§ **TASK DESCRIPTION**
Say how many lines of the entries below include "none", giving nothing but that number.

§ **DATA SHOWN**
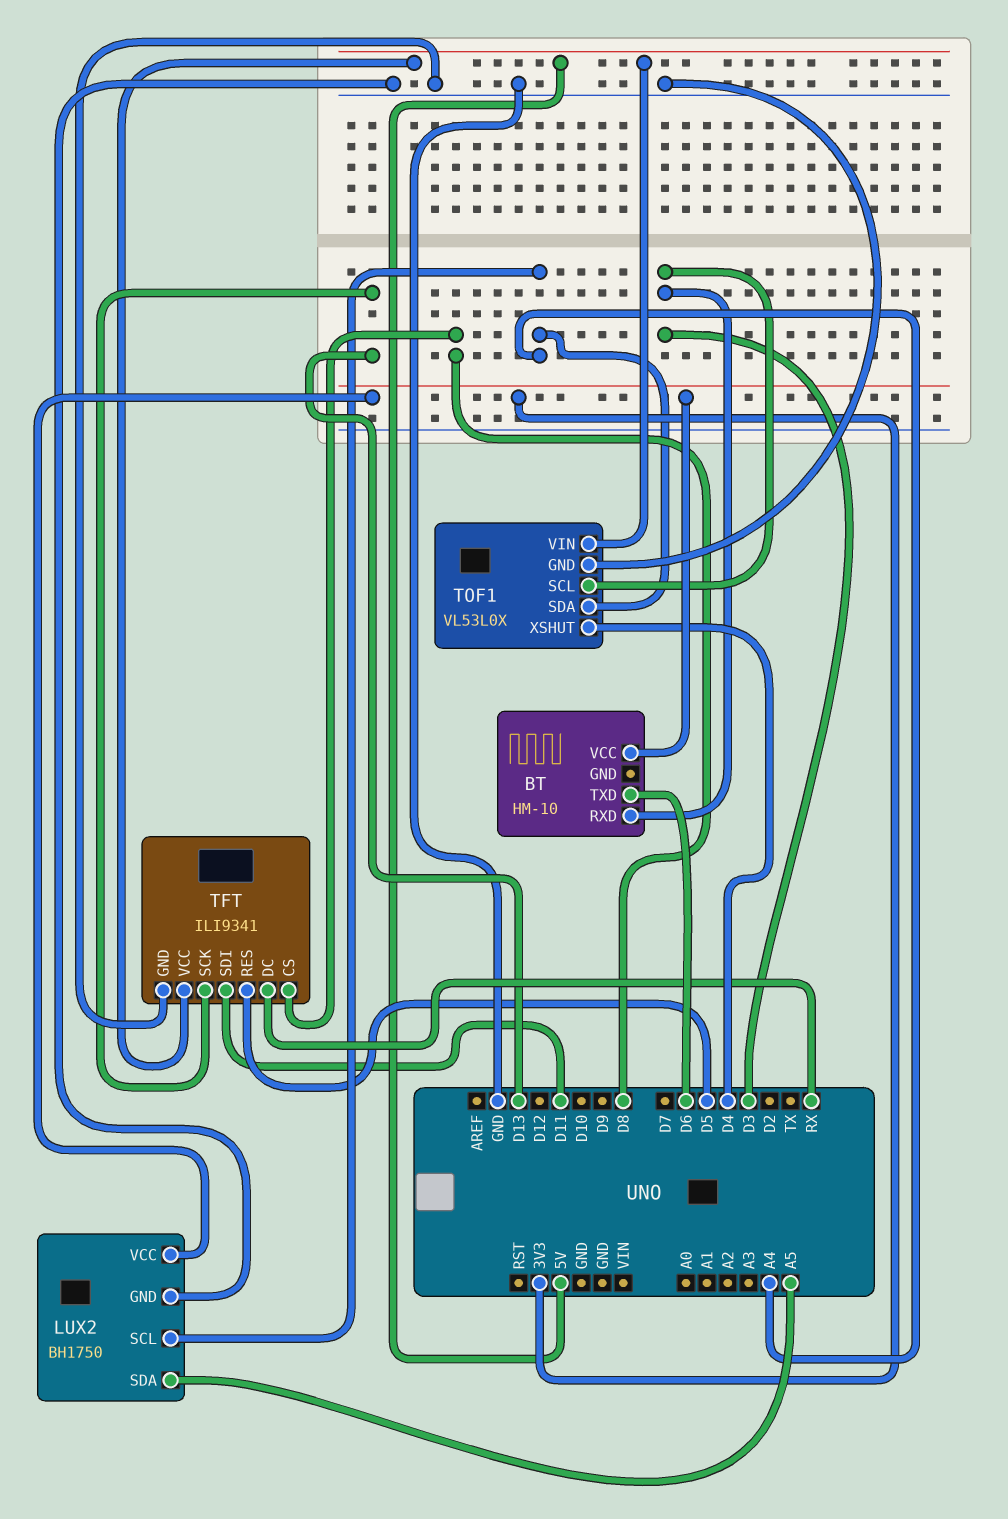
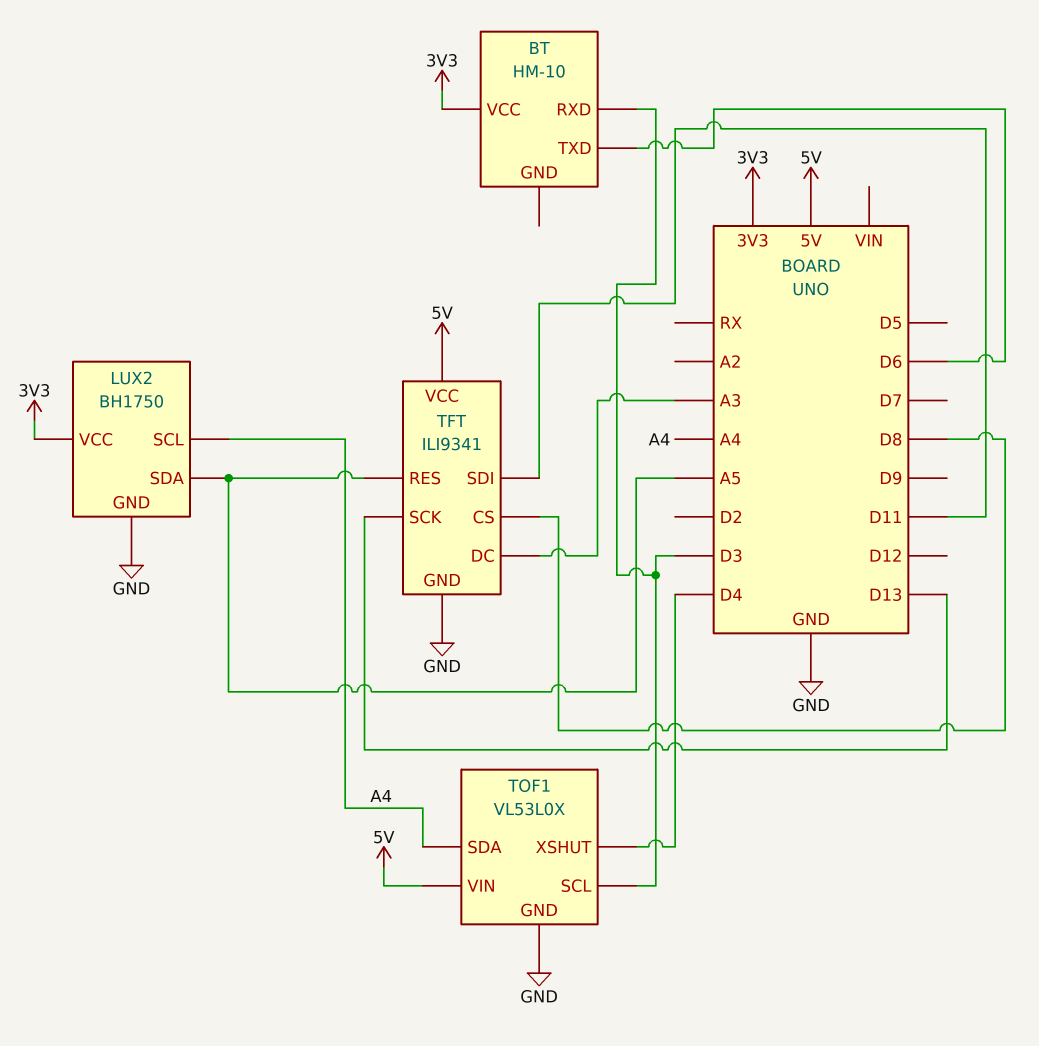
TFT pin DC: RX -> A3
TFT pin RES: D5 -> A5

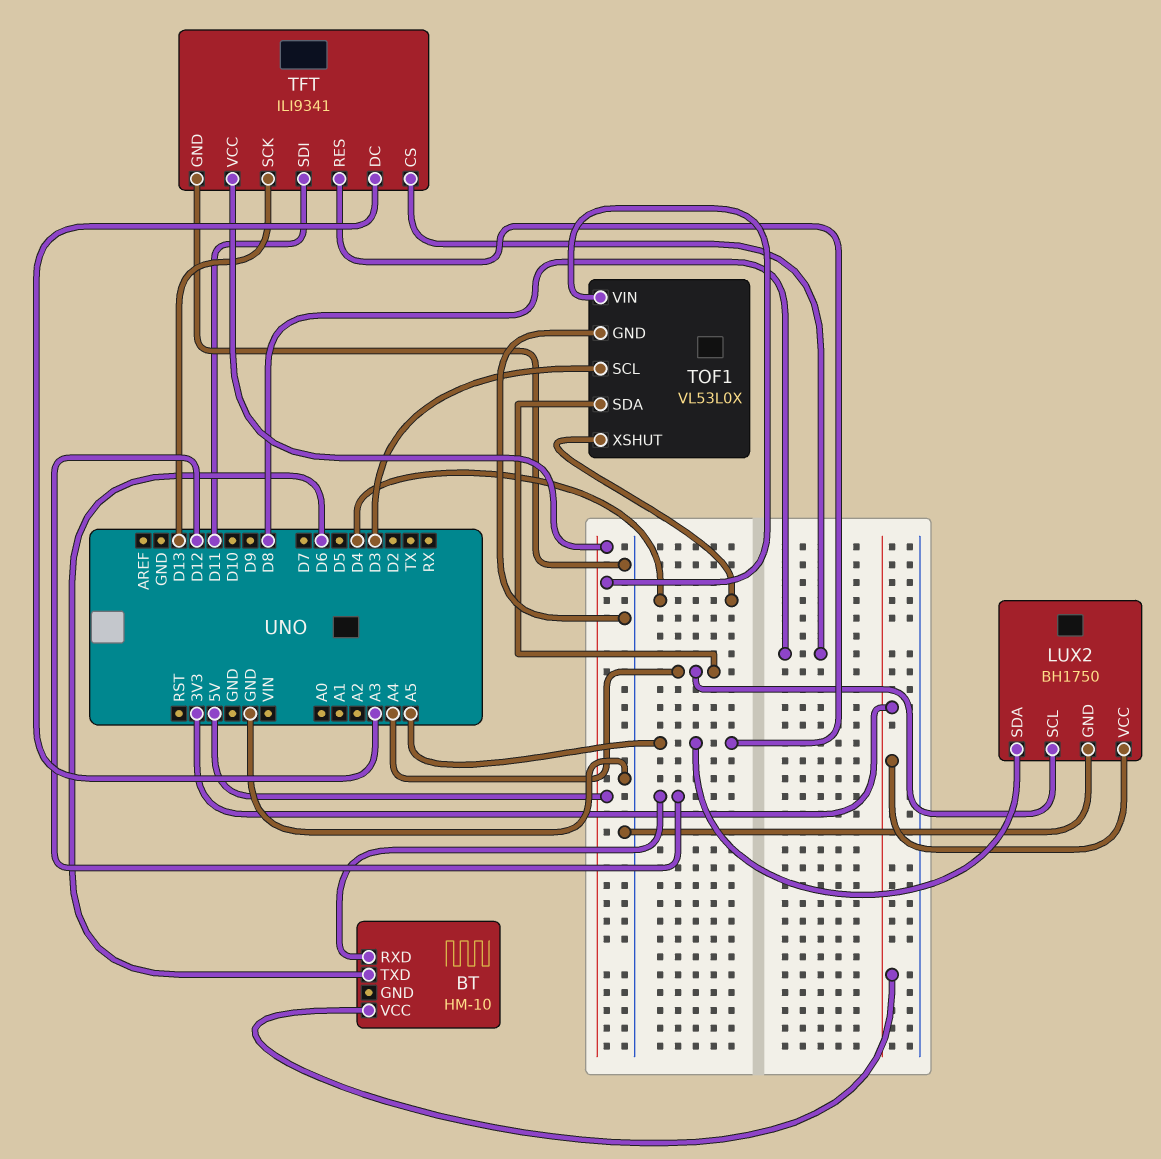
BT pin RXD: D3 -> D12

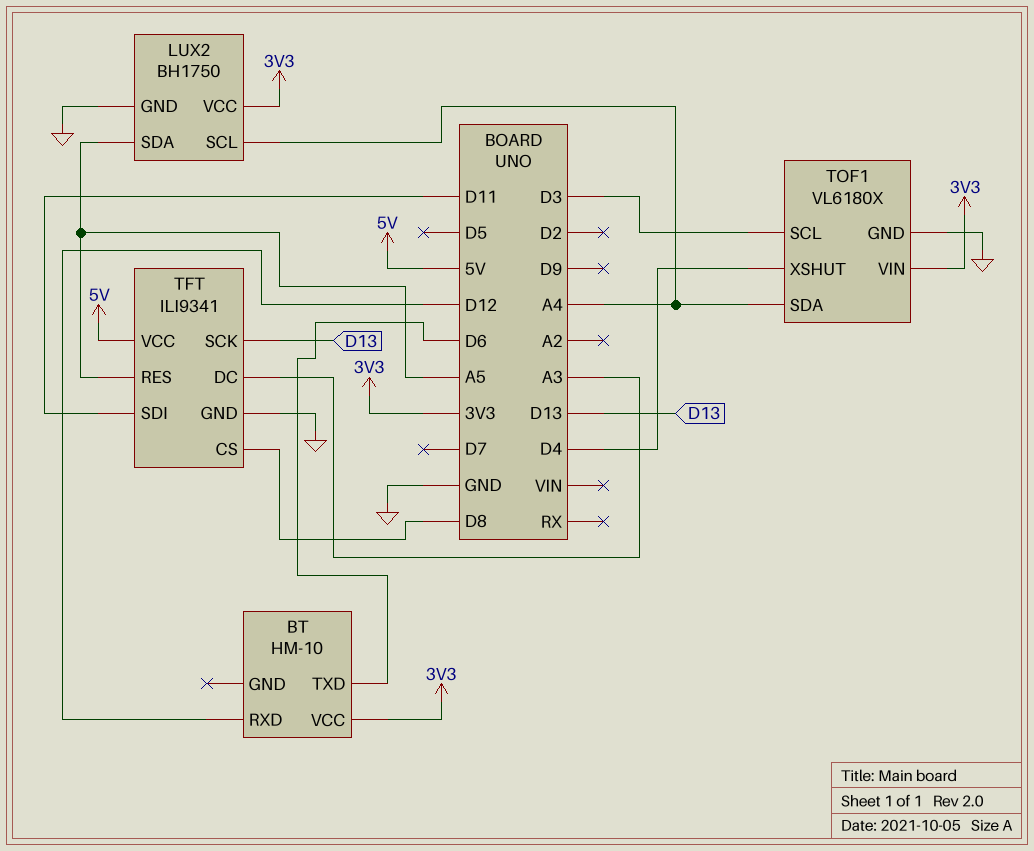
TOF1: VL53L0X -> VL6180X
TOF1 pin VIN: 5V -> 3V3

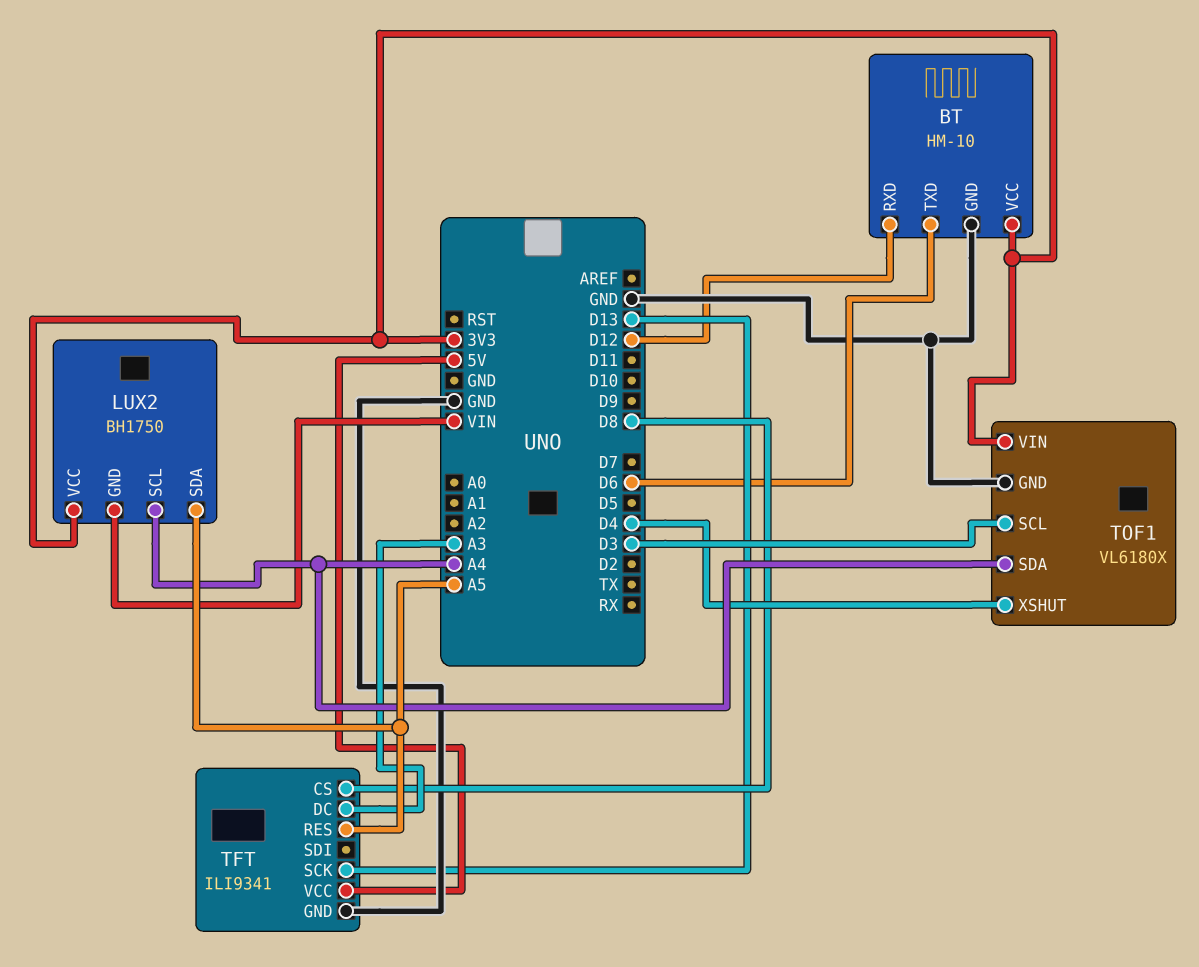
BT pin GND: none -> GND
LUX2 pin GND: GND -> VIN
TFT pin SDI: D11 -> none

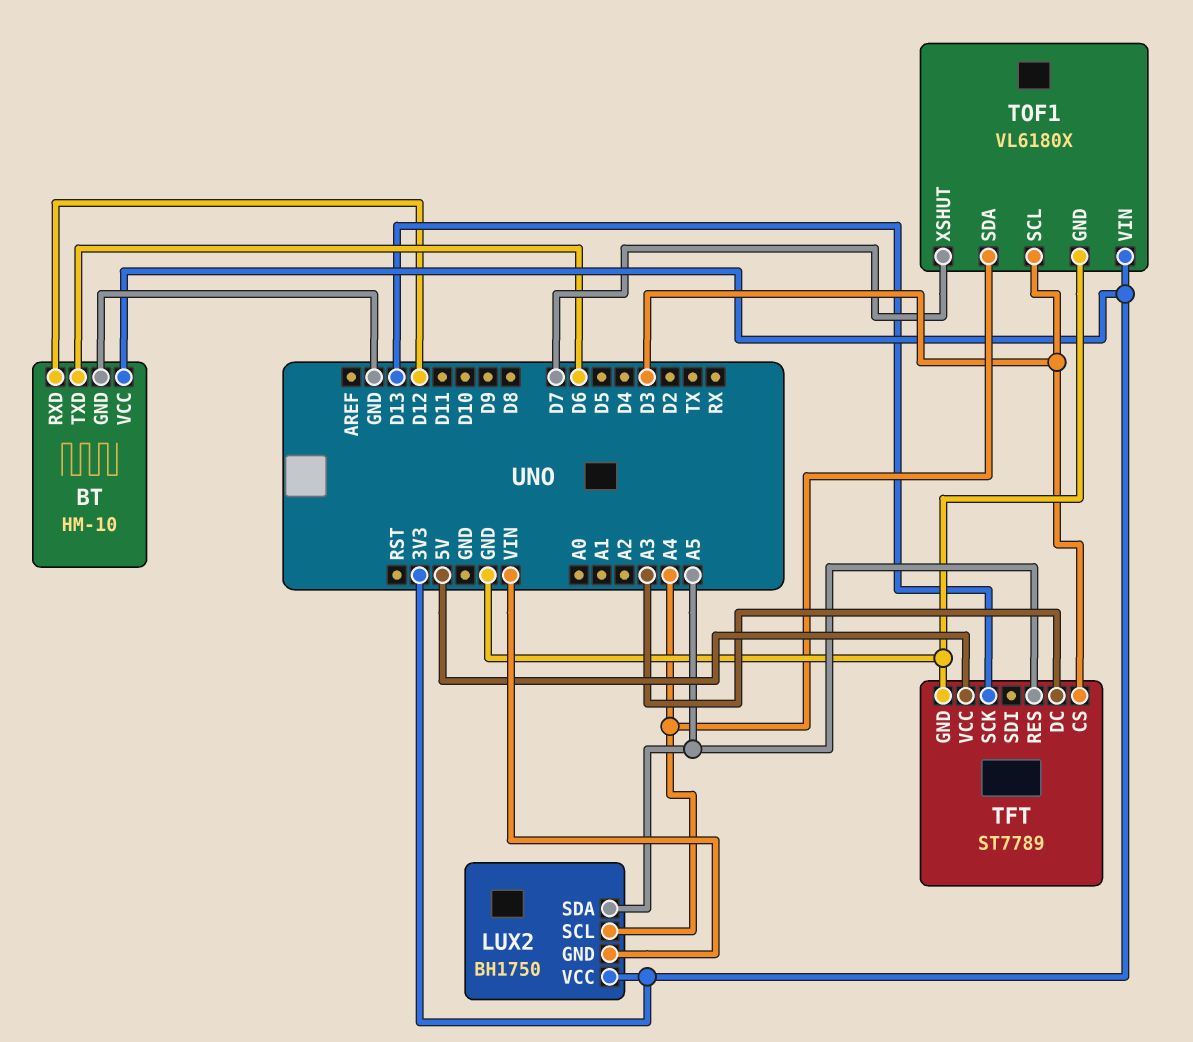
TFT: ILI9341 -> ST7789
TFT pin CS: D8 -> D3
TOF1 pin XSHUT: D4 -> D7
--
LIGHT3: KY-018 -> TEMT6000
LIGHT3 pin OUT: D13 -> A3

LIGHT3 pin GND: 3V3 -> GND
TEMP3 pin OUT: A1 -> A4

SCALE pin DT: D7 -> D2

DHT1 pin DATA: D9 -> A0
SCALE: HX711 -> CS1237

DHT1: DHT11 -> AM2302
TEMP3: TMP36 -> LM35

§ **RESULT BELOW**
2